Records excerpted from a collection
******************************
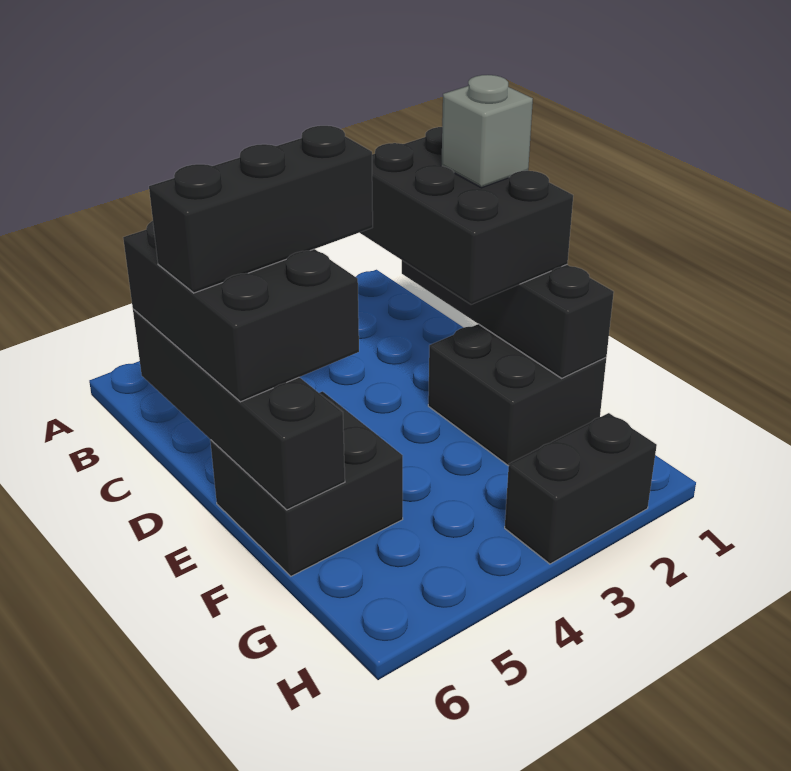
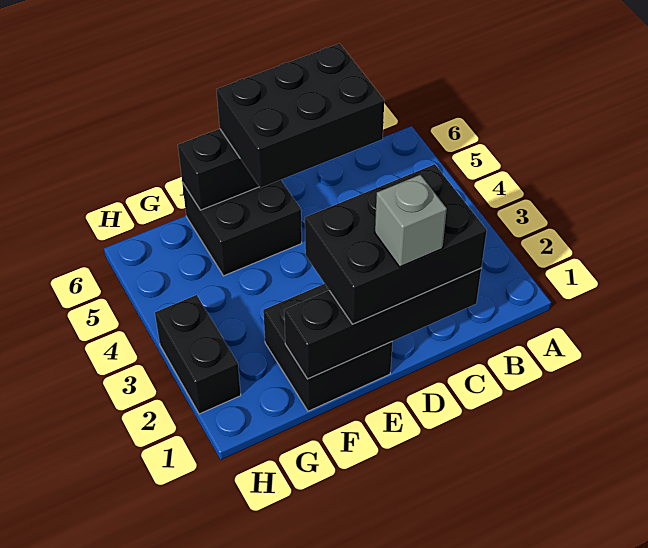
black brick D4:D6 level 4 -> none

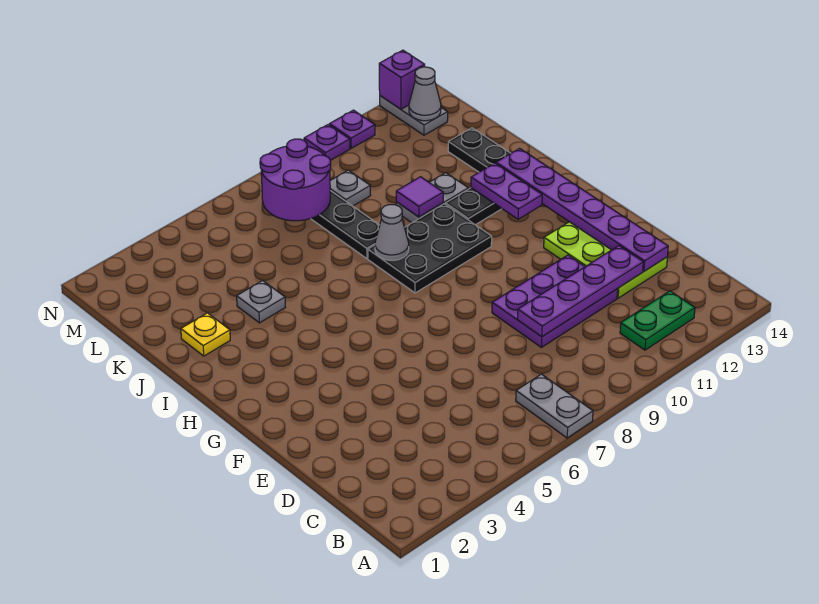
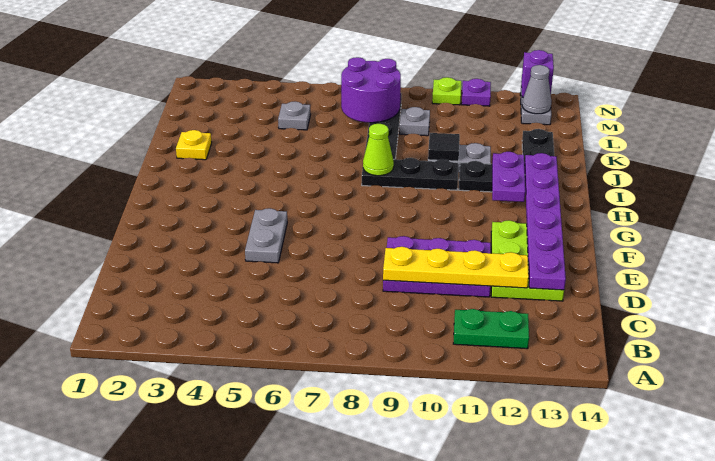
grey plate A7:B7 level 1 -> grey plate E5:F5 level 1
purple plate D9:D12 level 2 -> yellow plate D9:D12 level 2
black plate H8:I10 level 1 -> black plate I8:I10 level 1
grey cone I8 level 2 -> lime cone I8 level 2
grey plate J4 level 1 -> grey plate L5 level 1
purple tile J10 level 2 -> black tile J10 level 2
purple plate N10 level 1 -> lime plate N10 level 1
******************************
--- Exercise ---
Give back only the lines from the one containing "purple plate D9:D12" through the final line of the entries above, exactly as written, both included.

--- Solution to the problem ---
purple plate D9:D12 level 2 -> yellow plate D9:D12 level 2
black plate H8:I10 level 1 -> black plate I8:I10 level 1
grey cone I8 level 2 -> lime cone I8 level 2
grey plate J4 level 1 -> grey plate L5 level 1
purple tile J10 level 2 -> black tile J10 level 2
purple plate N10 level 1 -> lime plate N10 level 1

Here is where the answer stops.